Collected data
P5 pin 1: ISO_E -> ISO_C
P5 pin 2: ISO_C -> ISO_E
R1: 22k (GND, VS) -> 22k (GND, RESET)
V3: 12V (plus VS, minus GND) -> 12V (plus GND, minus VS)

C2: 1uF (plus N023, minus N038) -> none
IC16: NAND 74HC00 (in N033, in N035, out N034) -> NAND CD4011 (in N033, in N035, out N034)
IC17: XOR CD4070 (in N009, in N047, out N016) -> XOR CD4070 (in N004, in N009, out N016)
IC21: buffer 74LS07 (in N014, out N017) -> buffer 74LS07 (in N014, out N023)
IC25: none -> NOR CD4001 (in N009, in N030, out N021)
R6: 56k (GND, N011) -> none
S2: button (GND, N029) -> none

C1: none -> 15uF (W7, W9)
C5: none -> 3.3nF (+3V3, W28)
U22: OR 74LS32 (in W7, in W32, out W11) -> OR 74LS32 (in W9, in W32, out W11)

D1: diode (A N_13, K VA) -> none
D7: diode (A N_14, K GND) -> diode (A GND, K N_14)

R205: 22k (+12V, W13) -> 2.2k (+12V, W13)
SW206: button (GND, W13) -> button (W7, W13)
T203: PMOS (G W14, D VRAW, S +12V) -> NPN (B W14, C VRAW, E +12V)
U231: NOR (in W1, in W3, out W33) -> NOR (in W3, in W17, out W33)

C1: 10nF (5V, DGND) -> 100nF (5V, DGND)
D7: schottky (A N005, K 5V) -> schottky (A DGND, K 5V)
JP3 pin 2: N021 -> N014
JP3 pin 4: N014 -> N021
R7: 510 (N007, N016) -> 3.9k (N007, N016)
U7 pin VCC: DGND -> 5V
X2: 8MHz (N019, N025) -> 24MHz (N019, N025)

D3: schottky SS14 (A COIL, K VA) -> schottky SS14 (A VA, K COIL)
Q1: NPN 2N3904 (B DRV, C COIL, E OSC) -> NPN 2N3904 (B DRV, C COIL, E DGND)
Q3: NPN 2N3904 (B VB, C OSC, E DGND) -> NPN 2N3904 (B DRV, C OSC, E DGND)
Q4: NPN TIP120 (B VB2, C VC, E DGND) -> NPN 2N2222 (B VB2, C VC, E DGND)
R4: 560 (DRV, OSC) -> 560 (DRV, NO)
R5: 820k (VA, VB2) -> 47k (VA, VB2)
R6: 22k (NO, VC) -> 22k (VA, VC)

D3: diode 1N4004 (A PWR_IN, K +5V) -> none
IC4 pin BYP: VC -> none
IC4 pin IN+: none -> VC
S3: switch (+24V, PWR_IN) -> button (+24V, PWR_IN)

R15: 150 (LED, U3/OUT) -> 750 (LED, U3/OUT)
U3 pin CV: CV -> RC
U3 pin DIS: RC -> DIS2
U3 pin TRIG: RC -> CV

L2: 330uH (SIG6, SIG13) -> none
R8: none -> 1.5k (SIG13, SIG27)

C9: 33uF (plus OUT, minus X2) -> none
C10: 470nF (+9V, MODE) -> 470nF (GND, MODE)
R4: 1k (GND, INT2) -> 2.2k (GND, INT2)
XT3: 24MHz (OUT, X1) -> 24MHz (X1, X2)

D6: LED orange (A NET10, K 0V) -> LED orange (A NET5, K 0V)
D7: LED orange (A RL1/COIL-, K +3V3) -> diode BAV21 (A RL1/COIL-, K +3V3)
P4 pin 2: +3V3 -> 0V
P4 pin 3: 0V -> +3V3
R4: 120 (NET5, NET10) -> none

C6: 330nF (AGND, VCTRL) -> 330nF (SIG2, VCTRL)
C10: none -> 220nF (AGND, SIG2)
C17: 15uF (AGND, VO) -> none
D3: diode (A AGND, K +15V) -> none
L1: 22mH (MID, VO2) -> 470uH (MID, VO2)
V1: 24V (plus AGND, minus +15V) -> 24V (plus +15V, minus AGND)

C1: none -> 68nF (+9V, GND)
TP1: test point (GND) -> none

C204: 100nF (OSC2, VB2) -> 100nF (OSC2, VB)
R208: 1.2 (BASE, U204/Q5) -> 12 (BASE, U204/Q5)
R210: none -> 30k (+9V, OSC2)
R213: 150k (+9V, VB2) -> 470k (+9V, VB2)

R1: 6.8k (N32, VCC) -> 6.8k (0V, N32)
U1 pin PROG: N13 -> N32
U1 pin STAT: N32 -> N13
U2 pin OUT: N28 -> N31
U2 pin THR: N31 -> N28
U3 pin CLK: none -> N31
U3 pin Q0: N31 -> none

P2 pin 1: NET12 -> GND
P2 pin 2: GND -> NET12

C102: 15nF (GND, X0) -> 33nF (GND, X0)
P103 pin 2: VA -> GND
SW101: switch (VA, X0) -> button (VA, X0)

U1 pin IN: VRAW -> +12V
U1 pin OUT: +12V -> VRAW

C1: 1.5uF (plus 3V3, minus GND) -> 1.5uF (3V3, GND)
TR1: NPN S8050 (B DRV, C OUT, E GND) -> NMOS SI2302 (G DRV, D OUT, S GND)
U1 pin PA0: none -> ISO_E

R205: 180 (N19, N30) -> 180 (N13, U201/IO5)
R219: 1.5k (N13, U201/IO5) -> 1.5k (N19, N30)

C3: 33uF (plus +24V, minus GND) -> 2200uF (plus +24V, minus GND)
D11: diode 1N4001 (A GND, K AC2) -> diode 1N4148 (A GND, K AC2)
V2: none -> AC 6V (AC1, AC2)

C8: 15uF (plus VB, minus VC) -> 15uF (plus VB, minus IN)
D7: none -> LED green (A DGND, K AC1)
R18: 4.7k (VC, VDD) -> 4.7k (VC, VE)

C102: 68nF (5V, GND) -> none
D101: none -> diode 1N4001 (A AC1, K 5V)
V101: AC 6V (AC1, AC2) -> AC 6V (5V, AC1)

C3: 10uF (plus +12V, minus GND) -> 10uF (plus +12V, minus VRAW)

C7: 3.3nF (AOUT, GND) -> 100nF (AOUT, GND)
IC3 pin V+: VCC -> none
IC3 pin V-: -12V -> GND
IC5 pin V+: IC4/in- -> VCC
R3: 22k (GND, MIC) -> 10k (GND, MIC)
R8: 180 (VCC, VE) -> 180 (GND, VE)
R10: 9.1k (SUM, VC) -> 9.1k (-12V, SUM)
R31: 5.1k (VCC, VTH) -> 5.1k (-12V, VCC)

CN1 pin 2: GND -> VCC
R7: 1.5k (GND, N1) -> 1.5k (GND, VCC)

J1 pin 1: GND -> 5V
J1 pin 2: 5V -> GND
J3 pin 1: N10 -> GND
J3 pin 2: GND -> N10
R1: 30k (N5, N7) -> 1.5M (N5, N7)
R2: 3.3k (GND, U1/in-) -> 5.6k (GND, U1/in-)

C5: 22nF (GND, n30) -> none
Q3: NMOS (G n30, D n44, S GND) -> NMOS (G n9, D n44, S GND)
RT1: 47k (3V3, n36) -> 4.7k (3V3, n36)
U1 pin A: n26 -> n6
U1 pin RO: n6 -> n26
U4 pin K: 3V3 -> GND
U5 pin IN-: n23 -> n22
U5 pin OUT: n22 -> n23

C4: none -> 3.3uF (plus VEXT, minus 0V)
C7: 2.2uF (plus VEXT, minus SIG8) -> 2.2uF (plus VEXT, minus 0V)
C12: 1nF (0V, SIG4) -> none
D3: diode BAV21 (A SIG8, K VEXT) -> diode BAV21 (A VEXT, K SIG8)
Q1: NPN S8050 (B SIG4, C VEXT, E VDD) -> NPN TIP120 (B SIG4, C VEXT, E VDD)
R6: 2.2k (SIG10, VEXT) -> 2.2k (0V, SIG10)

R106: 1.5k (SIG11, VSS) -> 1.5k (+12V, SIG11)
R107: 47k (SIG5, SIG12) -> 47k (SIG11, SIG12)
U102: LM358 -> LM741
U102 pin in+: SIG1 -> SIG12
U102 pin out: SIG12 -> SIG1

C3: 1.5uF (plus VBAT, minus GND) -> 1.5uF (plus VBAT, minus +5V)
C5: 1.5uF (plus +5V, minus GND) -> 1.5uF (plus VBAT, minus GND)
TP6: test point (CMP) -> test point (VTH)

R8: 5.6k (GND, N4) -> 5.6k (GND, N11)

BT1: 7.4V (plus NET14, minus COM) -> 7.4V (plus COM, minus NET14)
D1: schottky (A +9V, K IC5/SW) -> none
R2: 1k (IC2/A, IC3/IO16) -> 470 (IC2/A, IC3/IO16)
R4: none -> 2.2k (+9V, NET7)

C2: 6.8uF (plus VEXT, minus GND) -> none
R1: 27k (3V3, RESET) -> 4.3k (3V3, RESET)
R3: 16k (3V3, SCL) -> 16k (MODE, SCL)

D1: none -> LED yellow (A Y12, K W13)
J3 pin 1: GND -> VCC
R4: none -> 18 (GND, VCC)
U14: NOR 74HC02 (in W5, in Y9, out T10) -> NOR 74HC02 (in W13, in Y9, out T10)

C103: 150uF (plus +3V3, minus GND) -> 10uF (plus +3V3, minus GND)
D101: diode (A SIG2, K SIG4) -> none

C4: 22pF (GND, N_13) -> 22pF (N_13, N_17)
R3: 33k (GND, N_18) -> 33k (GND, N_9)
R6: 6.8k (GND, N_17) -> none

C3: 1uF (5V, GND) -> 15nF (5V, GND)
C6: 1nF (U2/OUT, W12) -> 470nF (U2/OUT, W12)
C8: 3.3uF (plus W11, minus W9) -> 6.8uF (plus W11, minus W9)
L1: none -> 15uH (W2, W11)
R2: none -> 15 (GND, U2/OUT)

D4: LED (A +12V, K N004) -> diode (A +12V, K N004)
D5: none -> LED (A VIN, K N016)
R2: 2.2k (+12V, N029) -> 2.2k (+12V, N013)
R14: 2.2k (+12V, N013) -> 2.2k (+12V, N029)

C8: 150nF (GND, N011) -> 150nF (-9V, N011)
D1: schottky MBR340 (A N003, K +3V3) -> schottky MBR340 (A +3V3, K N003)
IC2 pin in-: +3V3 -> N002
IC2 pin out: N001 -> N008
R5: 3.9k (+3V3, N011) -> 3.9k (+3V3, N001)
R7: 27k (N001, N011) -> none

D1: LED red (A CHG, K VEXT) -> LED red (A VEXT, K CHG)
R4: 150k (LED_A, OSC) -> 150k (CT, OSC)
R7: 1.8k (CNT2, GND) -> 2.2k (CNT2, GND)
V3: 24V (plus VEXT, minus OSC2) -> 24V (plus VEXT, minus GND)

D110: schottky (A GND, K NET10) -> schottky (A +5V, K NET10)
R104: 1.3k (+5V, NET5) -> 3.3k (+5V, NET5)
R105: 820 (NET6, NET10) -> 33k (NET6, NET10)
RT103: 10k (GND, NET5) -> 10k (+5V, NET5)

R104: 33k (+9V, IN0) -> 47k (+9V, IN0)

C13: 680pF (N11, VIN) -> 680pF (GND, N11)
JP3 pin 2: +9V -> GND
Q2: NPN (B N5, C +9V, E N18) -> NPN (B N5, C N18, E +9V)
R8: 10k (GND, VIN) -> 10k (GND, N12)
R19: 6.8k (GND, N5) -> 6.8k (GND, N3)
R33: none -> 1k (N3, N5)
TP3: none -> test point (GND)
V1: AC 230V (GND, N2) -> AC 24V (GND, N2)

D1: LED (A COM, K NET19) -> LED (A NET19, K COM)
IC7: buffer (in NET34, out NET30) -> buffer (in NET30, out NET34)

### Instructions to follow
What you give back should be exactly the lines of the data above from the line with "SW206: button (GND, W13) -> button (W7, W13)" through the line with "U3 pin CLK: none -> N31", both of those included, and nothing more.

### Answer space
SW206: button (GND, W13) -> button (W7, W13)
T203: PMOS (G W14, D VRAW, S +12V) -> NPN (B W14, C VRAW, E +12V)
U231: NOR (in W1, in W3, out W33) -> NOR (in W3, in W17, out W33)

C1: 10nF (5V, DGND) -> 100nF (5V, DGND)
D7: schottky (A N005, K 5V) -> schottky (A DGND, K 5V)
JP3 pin 2: N021 -> N014
JP3 pin 4: N014 -> N021
R7: 510 (N007, N016) -> 3.9k (N007, N016)
U7 pin VCC: DGND -> 5V
X2: 8MHz (N019, N025) -> 24MHz (N019, N025)

D3: schottky SS14 (A COIL, K VA) -> schottky SS14 (A VA, K COIL)
Q1: NPN 2N3904 (B DRV, C COIL, E OSC) -> NPN 2N3904 (B DRV, C COIL, E DGND)
Q3: NPN 2N3904 (B VB, C OSC, E DGND) -> NPN 2N3904 (B DRV, C OSC, E DGND)
Q4: NPN TIP120 (B VB2, C VC, E DGND) -> NPN 2N2222 (B VB2, C VC, E DGND)
R4: 560 (DRV, OSC) -> 560 (DRV, NO)
R5: 820k (VA, VB2) -> 47k (VA, VB2)
R6: 22k (NO, VC) -> 22k (VA, VC)

D3: diode 1N4004 (A PWR_IN, K +5V) -> none
IC4 pin BYP: VC -> none
IC4 pin IN+: none -> VC
S3: switch (+24V, PWR_IN) -> button (+24V, PWR_IN)

R15: 150 (LED, U3/OUT) -> 750 (LED, U3/OUT)
U3 pin CV: CV -> RC
U3 pin DIS: RC -> DIS2
U3 pin TRIG: RC -> CV

L2: 330uH (SIG6, SIG13) -> none
R8: none -> 1.5k (SIG13, SIG27)

C9: 33uF (plus OUT, minus X2) -> none
C10: 470nF (+9V, MODE) -> 470nF (GND, MODE)
R4: 1k (GND, INT2) -> 2.2k (GND, INT2)
XT3: 24MHz (OUT, X1) -> 24MHz (X1, X2)

D6: LED orange (A NET10, K 0V) -> LED orange (A NET5, K 0V)
D7: LED orange (A RL1/COIL-, K +3V3) -> diode BAV21 (A RL1/COIL-, K +3V3)
P4 pin 2: +3V3 -> 0V
P4 pin 3: 0V -> +3V3
R4: 120 (NET5, NET10) -> none

C6: 330nF (AGND, VCTRL) -> 330nF (SIG2, VCTRL)
C10: none -> 220nF (AGND, SIG2)
C17: 15uF (AGND, VO) -> none
D3: diode (A AGND, K +15V) -> none
L1: 22mH (MID, VO2) -> 470uH (MID, VO2)
V1: 24V (plus AGND, minus +15V) -> 24V (plus +15V, minus AGND)

C1: none -> 68nF (+9V, GND)
TP1: test point (GND) -> none

C204: 100nF (OSC2, VB2) -> 100nF (OSC2, VB)
R208: 1.2 (BASE, U204/Q5) -> 12 (BASE, U204/Q5)
R210: none -> 30k (+9V, OSC2)
R213: 150k (+9V, VB2) -> 470k (+9V, VB2)

R1: 6.8k (N32, VCC) -> 6.8k (0V, N32)
U1 pin PROG: N13 -> N32
U1 pin STAT: N32 -> N13
U2 pin OUT: N28 -> N31
U2 pin THR: N31 -> N28
U3 pin CLK: none -> N31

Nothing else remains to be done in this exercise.